» **Given entries**:
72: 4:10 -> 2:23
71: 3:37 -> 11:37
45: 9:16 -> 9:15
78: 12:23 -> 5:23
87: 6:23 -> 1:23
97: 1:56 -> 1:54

» **What you should do**:
Give the data again, swapping each "->" for "to" and leaving everything else unchanged.

» **Result below**:
72: 4:10 to 2:23
71: 3:37 to 11:37
45: 9:16 to 9:15
78: 12:23 to 5:23
87: 6:23 to 1:23
97: 1:56 to 1:54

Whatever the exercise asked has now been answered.